◆ **Goal of the exercise**
This task calls for copying each line below that contains "glasses".

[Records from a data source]
╔══
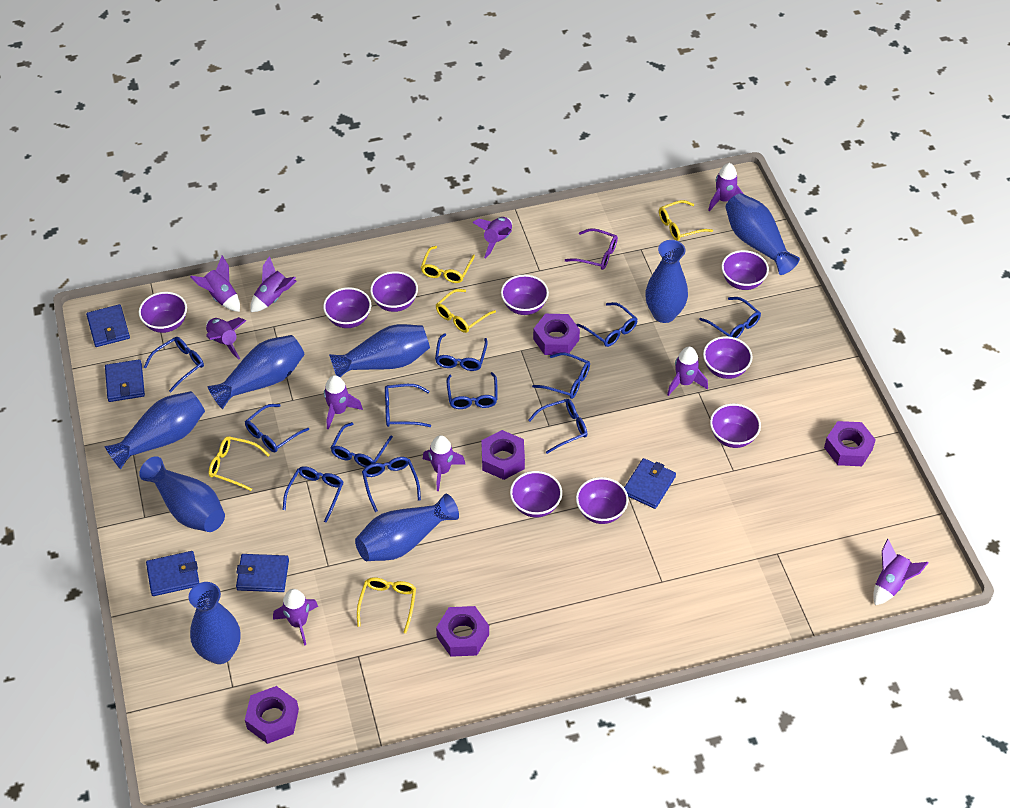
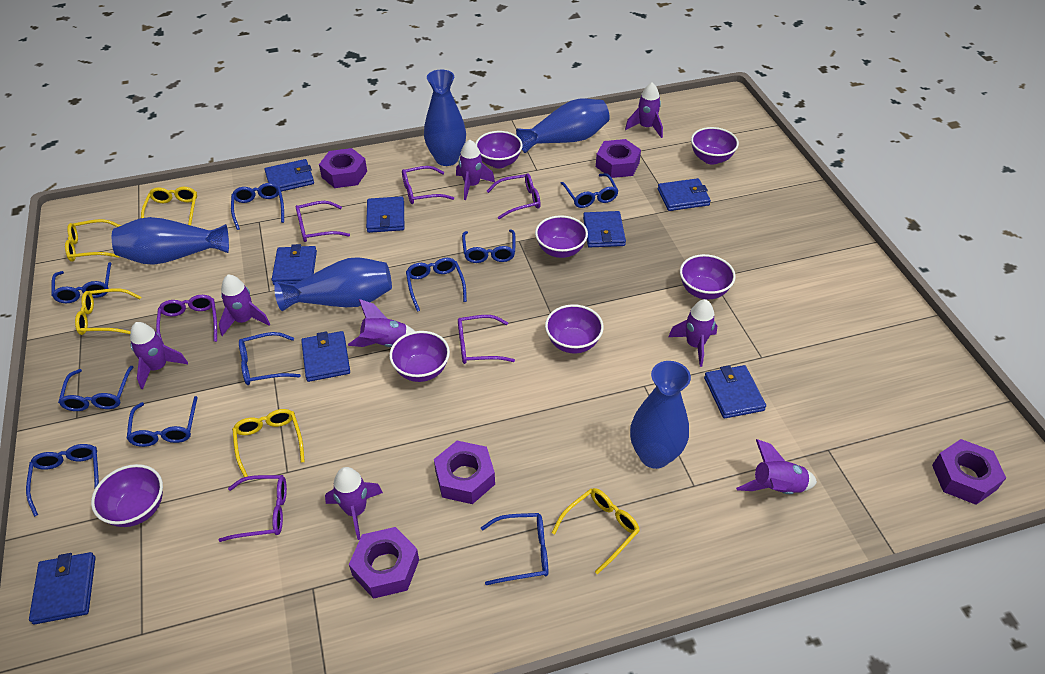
blue glasses: 12 -> 10
blue vase: 8 -> 5
blue wallet: 5 -> 8
purple bowl: 9 -> 7
purple glasses: 1 -> 6
purple rocket: 10 -> 8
╚══
◆ **Exercise answer**
blue glasses: 12 -> 10
purple glasses: 1 -> 6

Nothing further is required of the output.